**Requirement:** Pictures aside, print all of the data below exactly as written.

**Source material:**
▼▼▼

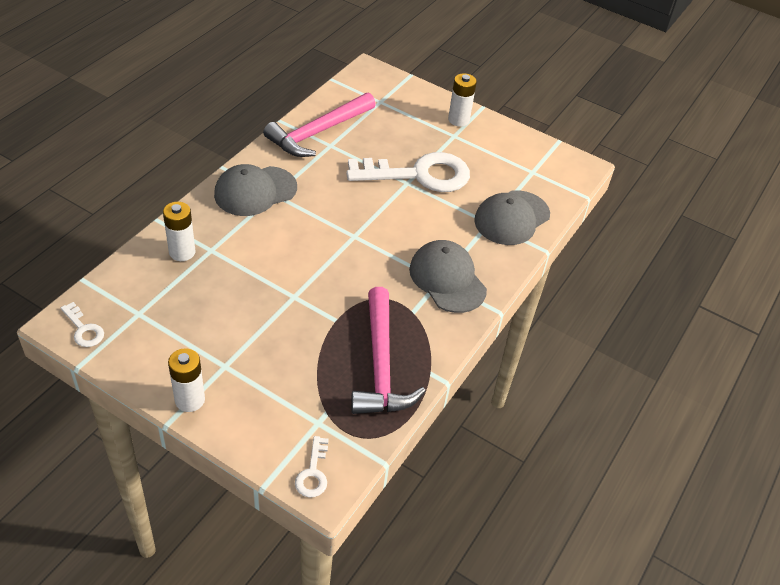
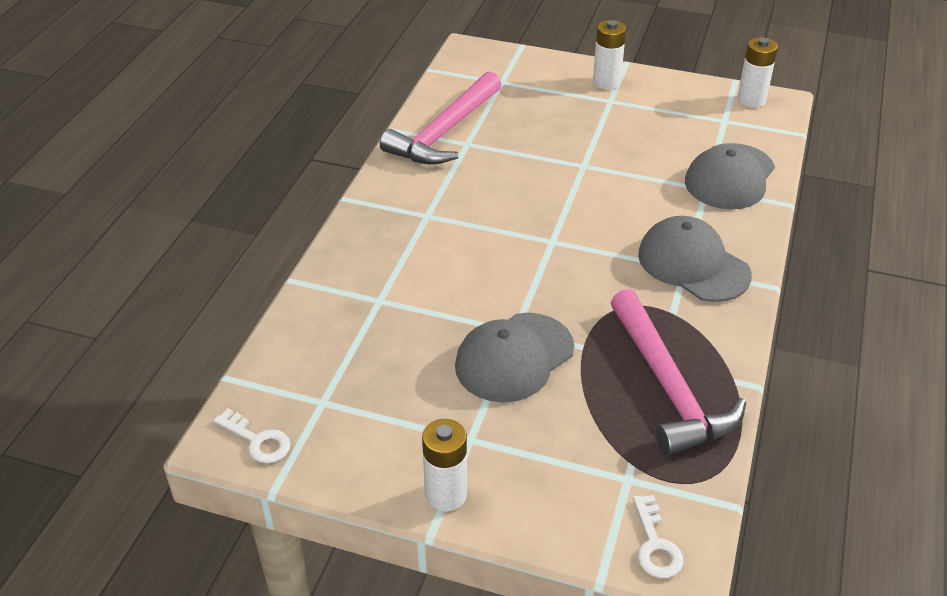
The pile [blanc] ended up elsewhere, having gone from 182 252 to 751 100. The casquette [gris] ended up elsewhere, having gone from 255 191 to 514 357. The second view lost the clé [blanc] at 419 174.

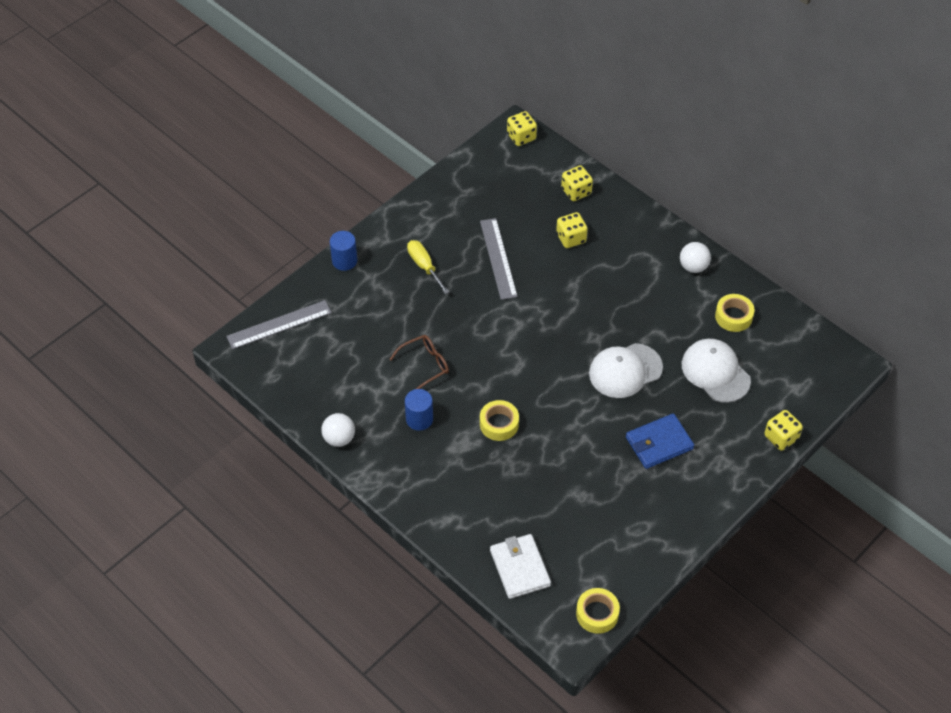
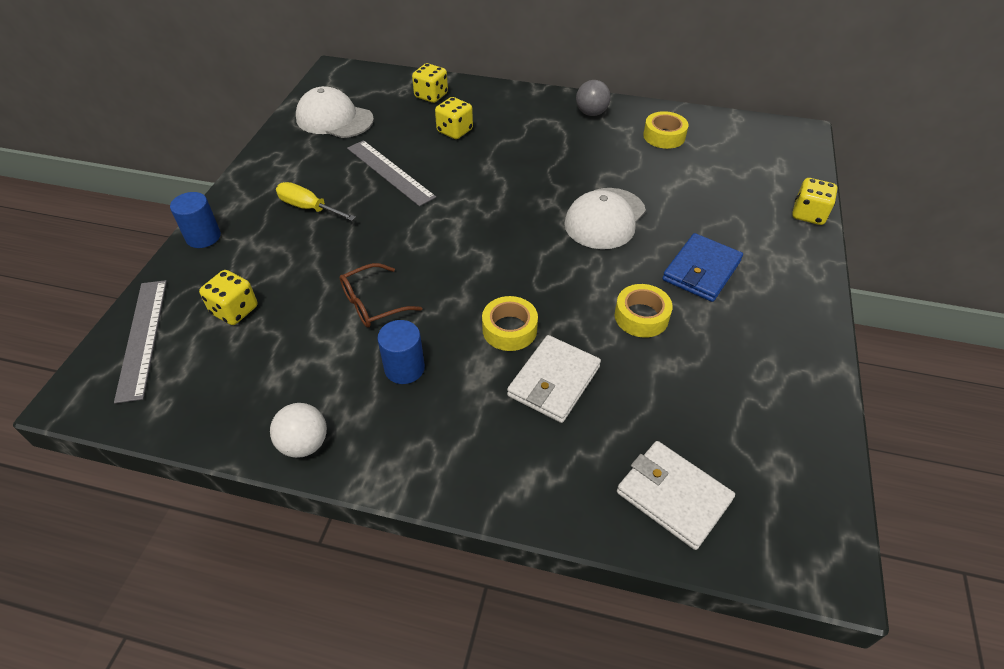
The règle [gris] at 279 325 ended up facing another way, 45 degrees counterclockwise from before. The lunettes [marron] at 425 365 ended up facing another way, 150 degrees counterclockwise from before. The dé [jaune] ended up elsewhere, having gone from 521 137 to 234 310. The ruban adhésif [jaune] ended up elsewhere, having gone from 597 614 to 641 316. What was the balle [blanc] at 693 267 turned into the balle [gris] at 591 113. The casquette [blanc] ended up elsewhere, having gone from 715 372 to 334 119. The second view gained the portefeuille [blanc] at 554 381.

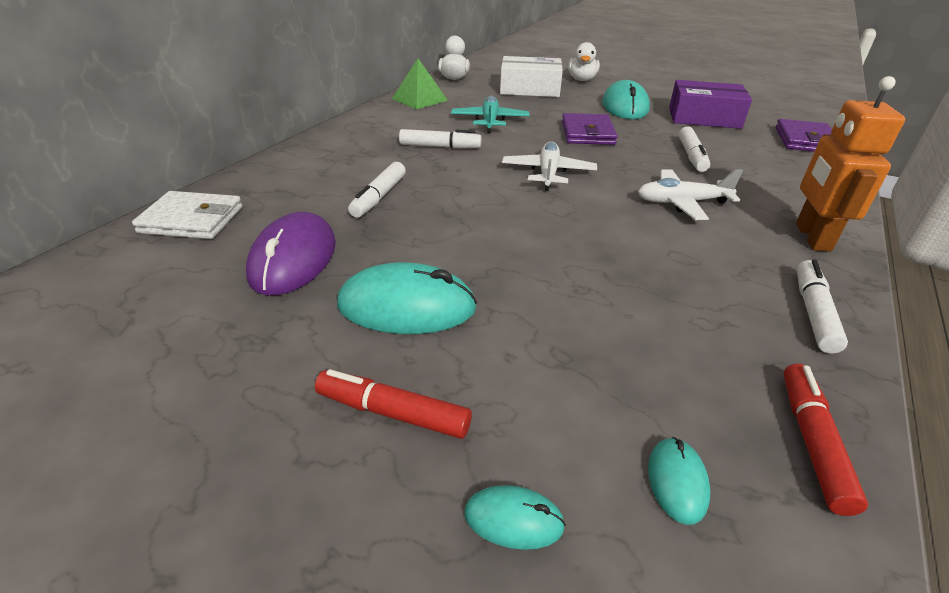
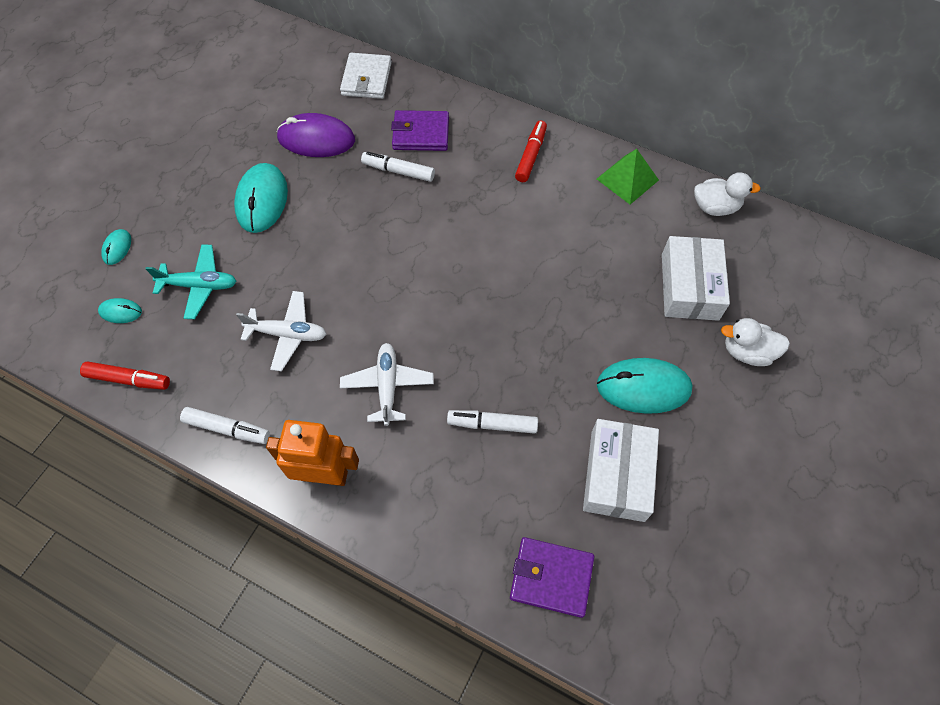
The feutre [rouge] ended up elsewhere, having gone from 393 413 to 530 156. The second view lost the feutre [blanc] at 440 147. The avion [turquoise] ended up elsewhere, having gone from 490 121 to 199 285. The avion [blanc] ended up elsewhere, having gone from 548 173 to 287 334. The portefeuille [violet] ended up elsewhere, having gone from 587 133 to 421 134. What was the boîte [violet] at 704 117 turned into the boîte [blanc] at 617 475.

▲▲▲

**Response:**
The pile [blanc] ended up elsewhere, having gone from 182 252 to 751 100. The casquette [gris] ended up elsewhere, having gone from 255 191 to 514 357. The second view lost the clé [blanc] at 419 174.

The règle [gris] at 279 325 ended up facing another way, 45 degrees counterclockwise from before. The lunettes [marron] at 425 365 ended up facing another way, 150 degrees counterclockwise from before. The dé [jaune] ended up elsewhere, having gone from 521 137 to 234 310. The ruban adhésif [jaune] ended up elsewhere, having gone from 597 614 to 641 316. What was the balle [blanc] at 693 267 turned into the balle [gris] at 591 113. The casquette [blanc] ended up elsewhere, having gone from 715 372 to 334 119. The second view gained the portefeuille [blanc] at 554 381.

The feutre [rouge] ended up elsewhere, having gone from 393 413 to 530 156. The second view lost the feutre [blanc] at 440 147. The avion [turquoise] ended up elsewhere, having gone from 490 121 to 199 285. The avion [blanc] ended up elsewhere, having gone from 548 173 to 287 334. The portefeuille [violet] ended up elsewhere, having gone from 587 133 to 421 134. What was the boîte [violet] at 704 117 turned into the boîte [blanc] at 617 475.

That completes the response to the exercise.